Activity> Drop the pictures; give again exactly the lines from the one holding "(439, 242) = (460, 392): none" through the end of the data.

(Data excerpts)
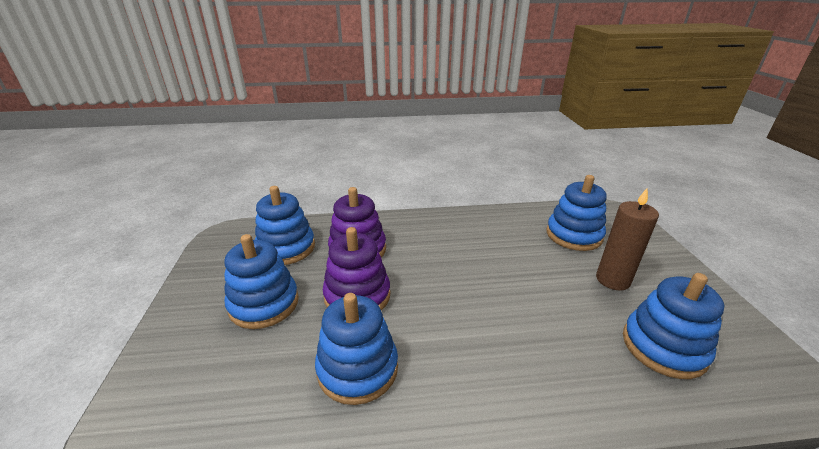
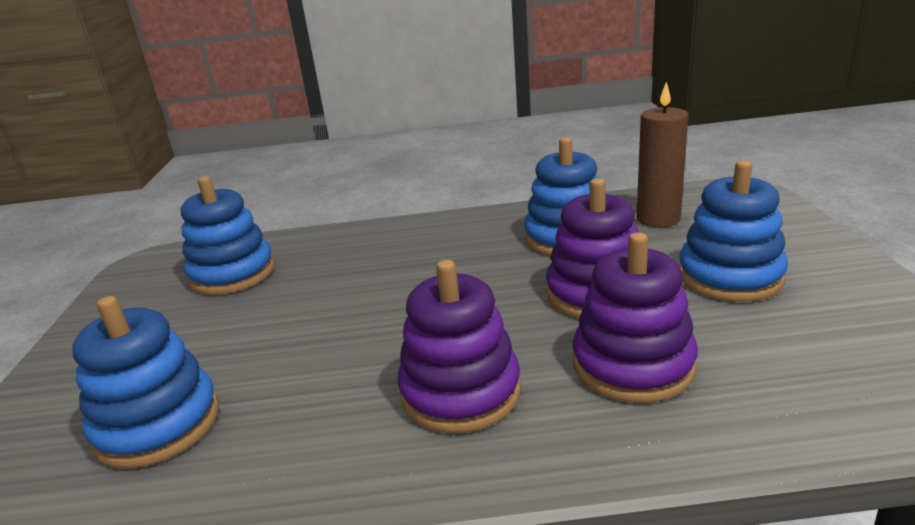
camera: 175 degrees left, 5 degrees down
(286, 248) = (791, 360): blue stacking toy -> none
(439, 242) = (460, 392): none -> purple stacking toy
(612, 280) = (196, 338): brown candle -> brown candle (658, 219)

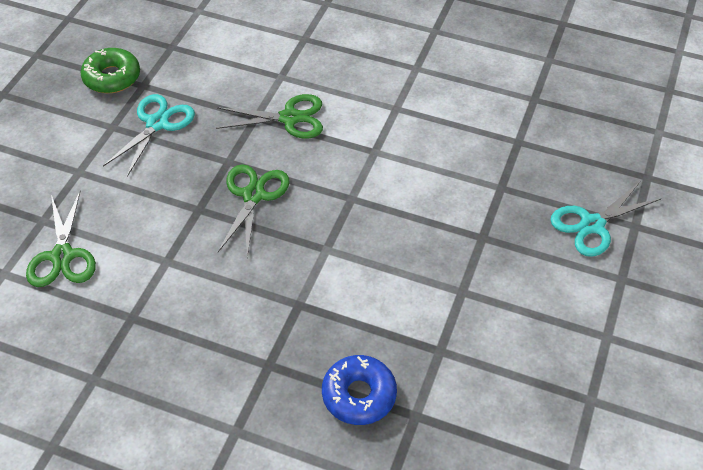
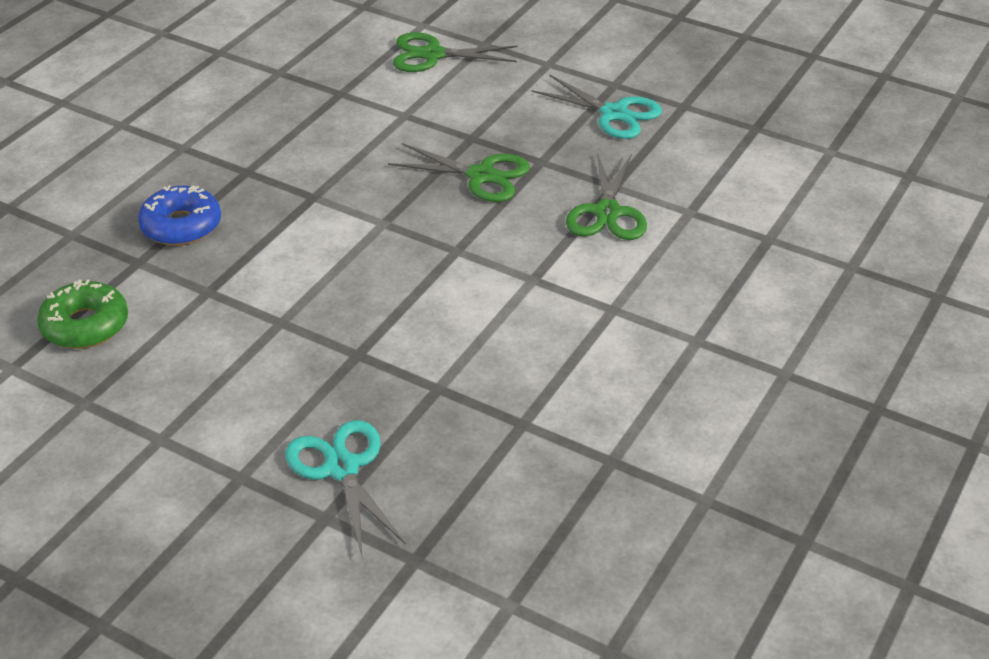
camera: 100 degrees right, 10 degrees down
(112, 77) = (699, 84): green donut -> green donut (85, 325)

Exercise response>
(439, 242) = (460, 392): none -> purple stacking toy
(612, 280) = (196, 338): brown candle -> brown candle (658, 219)

camera: 100 degrees right, 10 degrees down
(112, 77) = (699, 84): green donut -> green donut (85, 325)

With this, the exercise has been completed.